§ Your objective
All that is needed is the listing, given back exactly.

§ Given records
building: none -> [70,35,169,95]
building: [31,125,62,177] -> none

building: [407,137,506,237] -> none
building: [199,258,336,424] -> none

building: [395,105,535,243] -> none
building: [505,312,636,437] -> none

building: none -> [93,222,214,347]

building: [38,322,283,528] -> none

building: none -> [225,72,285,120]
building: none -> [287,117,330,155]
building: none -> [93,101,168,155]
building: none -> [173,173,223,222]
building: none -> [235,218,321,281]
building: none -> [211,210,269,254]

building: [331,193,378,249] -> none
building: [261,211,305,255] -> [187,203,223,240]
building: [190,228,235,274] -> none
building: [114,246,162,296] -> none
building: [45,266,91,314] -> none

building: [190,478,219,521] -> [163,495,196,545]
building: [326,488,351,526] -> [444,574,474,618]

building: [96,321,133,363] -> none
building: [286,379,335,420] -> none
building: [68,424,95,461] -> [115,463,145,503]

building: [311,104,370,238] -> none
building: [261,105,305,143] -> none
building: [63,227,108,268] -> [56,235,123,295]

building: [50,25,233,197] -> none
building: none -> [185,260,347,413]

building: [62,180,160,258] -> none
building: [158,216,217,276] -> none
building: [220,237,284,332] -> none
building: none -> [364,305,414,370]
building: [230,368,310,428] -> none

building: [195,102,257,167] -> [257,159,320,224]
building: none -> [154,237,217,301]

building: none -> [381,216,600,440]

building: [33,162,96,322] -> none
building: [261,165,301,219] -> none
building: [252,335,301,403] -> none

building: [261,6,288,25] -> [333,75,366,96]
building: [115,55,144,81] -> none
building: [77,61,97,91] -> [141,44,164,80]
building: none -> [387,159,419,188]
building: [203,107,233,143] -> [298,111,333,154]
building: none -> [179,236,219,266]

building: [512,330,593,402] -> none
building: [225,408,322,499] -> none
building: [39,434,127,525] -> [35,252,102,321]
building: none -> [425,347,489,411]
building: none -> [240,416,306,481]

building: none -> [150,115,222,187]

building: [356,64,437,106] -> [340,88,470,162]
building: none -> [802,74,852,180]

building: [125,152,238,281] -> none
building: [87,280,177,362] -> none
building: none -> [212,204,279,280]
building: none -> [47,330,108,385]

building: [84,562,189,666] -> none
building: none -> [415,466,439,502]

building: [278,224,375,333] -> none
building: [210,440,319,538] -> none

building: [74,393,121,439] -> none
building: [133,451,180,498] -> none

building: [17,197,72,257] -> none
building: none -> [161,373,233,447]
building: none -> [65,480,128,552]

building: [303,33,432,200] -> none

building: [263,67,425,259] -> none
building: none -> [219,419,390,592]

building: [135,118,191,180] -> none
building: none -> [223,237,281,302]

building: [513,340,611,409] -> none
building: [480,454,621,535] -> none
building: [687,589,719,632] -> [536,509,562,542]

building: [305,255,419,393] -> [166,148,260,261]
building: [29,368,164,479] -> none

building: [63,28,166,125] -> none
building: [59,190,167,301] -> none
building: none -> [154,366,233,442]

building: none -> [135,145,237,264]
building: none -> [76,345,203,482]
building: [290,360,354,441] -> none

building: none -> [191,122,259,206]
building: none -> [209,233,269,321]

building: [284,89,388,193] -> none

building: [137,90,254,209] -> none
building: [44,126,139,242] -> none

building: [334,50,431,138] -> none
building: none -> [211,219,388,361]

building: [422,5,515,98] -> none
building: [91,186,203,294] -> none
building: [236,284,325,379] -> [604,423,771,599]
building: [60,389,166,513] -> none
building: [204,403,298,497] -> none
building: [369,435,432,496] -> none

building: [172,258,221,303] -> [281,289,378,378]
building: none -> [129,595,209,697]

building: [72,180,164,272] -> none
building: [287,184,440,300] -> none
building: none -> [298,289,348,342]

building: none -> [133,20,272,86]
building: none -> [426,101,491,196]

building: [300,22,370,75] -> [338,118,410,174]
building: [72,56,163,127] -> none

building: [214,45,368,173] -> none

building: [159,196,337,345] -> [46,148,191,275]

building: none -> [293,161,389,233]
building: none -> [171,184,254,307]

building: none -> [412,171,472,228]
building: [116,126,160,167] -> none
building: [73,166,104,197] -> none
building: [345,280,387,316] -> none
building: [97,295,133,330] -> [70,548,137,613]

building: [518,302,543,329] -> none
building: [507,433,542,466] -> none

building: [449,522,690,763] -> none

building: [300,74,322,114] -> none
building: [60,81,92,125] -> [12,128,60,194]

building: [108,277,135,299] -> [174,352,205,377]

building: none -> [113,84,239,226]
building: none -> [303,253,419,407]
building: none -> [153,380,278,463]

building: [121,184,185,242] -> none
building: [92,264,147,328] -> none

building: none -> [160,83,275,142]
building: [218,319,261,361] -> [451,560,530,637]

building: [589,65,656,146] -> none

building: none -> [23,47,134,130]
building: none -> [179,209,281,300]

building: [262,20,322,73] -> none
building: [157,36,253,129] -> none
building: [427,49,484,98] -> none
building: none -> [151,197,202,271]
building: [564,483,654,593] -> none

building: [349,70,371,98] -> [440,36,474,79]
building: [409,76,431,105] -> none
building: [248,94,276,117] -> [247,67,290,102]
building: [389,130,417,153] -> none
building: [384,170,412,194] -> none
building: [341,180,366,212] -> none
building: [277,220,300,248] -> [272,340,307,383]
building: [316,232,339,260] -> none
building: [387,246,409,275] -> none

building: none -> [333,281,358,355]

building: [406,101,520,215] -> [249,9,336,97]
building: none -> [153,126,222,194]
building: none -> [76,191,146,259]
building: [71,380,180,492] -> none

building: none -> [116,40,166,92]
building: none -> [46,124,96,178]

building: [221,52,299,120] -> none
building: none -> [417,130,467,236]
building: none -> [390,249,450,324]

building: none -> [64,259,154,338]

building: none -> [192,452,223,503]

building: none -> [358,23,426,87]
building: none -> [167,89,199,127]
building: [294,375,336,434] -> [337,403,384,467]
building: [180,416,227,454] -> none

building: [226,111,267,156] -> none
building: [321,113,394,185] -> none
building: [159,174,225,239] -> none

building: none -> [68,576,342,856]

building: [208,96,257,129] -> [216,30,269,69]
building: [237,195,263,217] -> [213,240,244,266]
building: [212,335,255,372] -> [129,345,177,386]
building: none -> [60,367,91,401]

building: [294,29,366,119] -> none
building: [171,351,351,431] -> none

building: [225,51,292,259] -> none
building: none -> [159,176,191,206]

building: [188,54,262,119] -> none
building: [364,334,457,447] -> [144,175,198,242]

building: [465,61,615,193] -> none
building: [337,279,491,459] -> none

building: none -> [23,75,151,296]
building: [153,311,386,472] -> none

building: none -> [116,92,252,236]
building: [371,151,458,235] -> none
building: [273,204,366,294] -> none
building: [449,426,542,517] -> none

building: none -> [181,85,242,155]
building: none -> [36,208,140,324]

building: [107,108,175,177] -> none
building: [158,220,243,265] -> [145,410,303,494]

§ Expected answer
building: none -> [70,35,169,95]
building: [31,125,62,177] -> none

building: [407,137,506,237] -> none
building: [199,258,336,424] -> none

building: [395,105,535,243] -> none
building: [505,312,636,437] -> none

building: none -> [93,222,214,347]

building: [38,322,283,528] -> none

building: none -> [225,72,285,120]
building: none -> [287,117,330,155]
building: none -> [93,101,168,155]
building: none -> [173,173,223,222]
building: none -> [235,218,321,281]
building: none -> [211,210,269,254]

building: [331,193,378,249] -> none
building: [261,211,305,255] -> [187,203,223,240]
building: [190,228,235,274] -> none
building: [114,246,162,296] -> none
building: [45,266,91,314] -> none

building: [190,478,219,521] -> [163,495,196,545]
building: [326,488,351,526] -> [444,574,474,618]

building: [96,321,133,363] -> none
building: [286,379,335,420] -> none
building: [68,424,95,461] -> [115,463,145,503]

building: [311,104,370,238] -> none
building: [261,105,305,143] -> none
building: [63,227,108,268] -> [56,235,123,295]

building: [50,25,233,197] -> none
building: none -> [185,260,347,413]

building: [62,180,160,258] -> none
building: [158,216,217,276] -> none
building: [220,237,284,332] -> none
building: none -> [364,305,414,370]
building: [230,368,310,428] -> none

building: [195,102,257,167] -> [257,159,320,224]
building: none -> [154,237,217,301]

building: none -> [381,216,600,440]

building: [33,162,96,322] -> none
building: [261,165,301,219] -> none
building: [252,335,301,403] -> none

building: [261,6,288,25] -> [333,75,366,96]
building: [115,55,144,81] -> none
building: [77,61,97,91] -> [141,44,164,80]
building: none -> [387,159,419,188]
building: [203,107,233,143] -> [298,111,333,154]
building: none -> [179,236,219,266]

building: [512,330,593,402] -> none
building: [225,408,322,499] -> none
building: [39,434,127,525] -> [35,252,102,321]
building: none -> [425,347,489,411]
building: none -> [240,416,306,481]

building: none -> [150,115,222,187]

building: [356,64,437,106] -> [340,88,470,162]
building: none -> [802,74,852,180]

building: [125,152,238,281] -> none
building: [87,280,177,362] -> none
building: none -> [212,204,279,280]
building: none -> [47,330,108,385]

building: [84,562,189,666] -> none
building: none -> [415,466,439,502]

building: [278,224,375,333] -> none
building: [210,440,319,538] -> none

building: [74,393,121,439] -> none
building: [133,451,180,498] -> none

building: [17,197,72,257] -> none
building: none -> [161,373,233,447]
building: none -> [65,480,128,552]

building: [303,33,432,200] -> none

building: [263,67,425,259] -> none
building: none -> [219,419,390,592]

building: [135,118,191,180] -> none
building: none -> [223,237,281,302]

building: [513,340,611,409] -> none
building: [480,454,621,535] -> none
building: [687,589,719,632] -> [536,509,562,542]

building: [305,255,419,393] -> [166,148,260,261]
building: [29,368,164,479] -> none

building: [63,28,166,125] -> none
building: [59,190,167,301] -> none
building: none -> [154,366,233,442]

building: none -> [135,145,237,264]
building: none -> [76,345,203,482]
building: [290,360,354,441] -> none

building: none -> [191,122,259,206]
building: none -> [209,233,269,321]

building: [284,89,388,193] -> none

building: [137,90,254,209] -> none
building: [44,126,139,242] -> none

building: [334,50,431,138] -> none
building: none -> [211,219,388,361]

building: [422,5,515,98] -> none
building: [91,186,203,294] -> none
building: [236,284,325,379] -> [604,423,771,599]
building: [60,389,166,513] -> none
building: [204,403,298,497] -> none
building: [369,435,432,496] -> none

building: [172,258,221,303] -> [281,289,378,378]
building: none -> [129,595,209,697]

building: [72,180,164,272] -> none
building: [287,184,440,300] -> none
building: none -> [298,289,348,342]

building: none -> [133,20,272,86]
building: none -> [426,101,491,196]

building: [300,22,370,75] -> [338,118,410,174]
building: [72,56,163,127] -> none

building: [214,45,368,173] -> none

building: [159,196,337,345] -> [46,148,191,275]

building: none -> [293,161,389,233]
building: none -> [171,184,254,307]

building: none -> [412,171,472,228]
building: [116,126,160,167] -> none
building: [73,166,104,197] -> none
building: [345,280,387,316] -> none
building: [97,295,133,330] -> [70,548,137,613]

building: [518,302,543,329] -> none
building: [507,433,542,466] -> none

building: [449,522,690,763] -> none

building: [300,74,322,114] -> none
building: [60,81,92,125] -> [12,128,60,194]

building: [108,277,135,299] -> [174,352,205,377]

building: none -> [113,84,239,226]
building: none -> [303,253,419,407]
building: none -> [153,380,278,463]

building: [121,184,185,242] -> none
building: [92,264,147,328] -> none

building: none -> [160,83,275,142]
building: [218,319,261,361] -> [451,560,530,637]

building: [589,65,656,146] -> none

building: none -> [23,47,134,130]
building: none -> [179,209,281,300]

building: [262,20,322,73] -> none
building: [157,36,253,129] -> none
building: [427,49,484,98] -> none
building: none -> [151,197,202,271]
building: [564,483,654,593] -> none

building: [349,70,371,98] -> [440,36,474,79]
building: [409,76,431,105] -> none
building: [248,94,276,117] -> [247,67,290,102]
building: [389,130,417,153] -> none
building: [384,170,412,194] -> none
building: [341,180,366,212] -> none
building: [277,220,300,248] -> [272,340,307,383]
building: [316,232,339,260] -> none
building: [387,246,409,275] -> none

building: none -> [333,281,358,355]

building: [406,101,520,215] -> [249,9,336,97]
building: none -> [153,126,222,194]
building: none -> [76,191,146,259]
building: [71,380,180,492] -> none

building: none -> [116,40,166,92]
building: none -> [46,124,96,178]

building: [221,52,299,120] -> none
building: none -> [417,130,467,236]
building: none -> [390,249,450,324]

building: none -> [64,259,154,338]

building: none -> [192,452,223,503]

building: none -> [358,23,426,87]
building: none -> [167,89,199,127]
building: [294,375,336,434] -> [337,403,384,467]
building: [180,416,227,454] -> none

building: [226,111,267,156] -> none
building: [321,113,394,185] -> none
building: [159,174,225,239] -> none

building: none -> [68,576,342,856]

building: [208,96,257,129] -> [216,30,269,69]
building: [237,195,263,217] -> [213,240,244,266]
building: [212,335,255,372] -> [129,345,177,386]
building: none -> [60,367,91,401]

building: [294,29,366,119] -> none
building: [171,351,351,431] -> none

building: [225,51,292,259] -> none
building: none -> [159,176,191,206]

building: [188,54,262,119] -> none
building: [364,334,457,447] -> [144,175,198,242]

building: [465,61,615,193] -> none
building: [337,279,491,459] -> none

building: none -> [23,75,151,296]
building: [153,311,386,472] -> none

building: none -> [116,92,252,236]
building: [371,151,458,235] -> none
building: [273,204,366,294] -> none
building: [449,426,542,517] -> none

building: none -> [181,85,242,155]
building: none -> [36,208,140,324]

building: [107,108,175,177] -> none
building: [158,220,243,265] -> [145,410,303,494]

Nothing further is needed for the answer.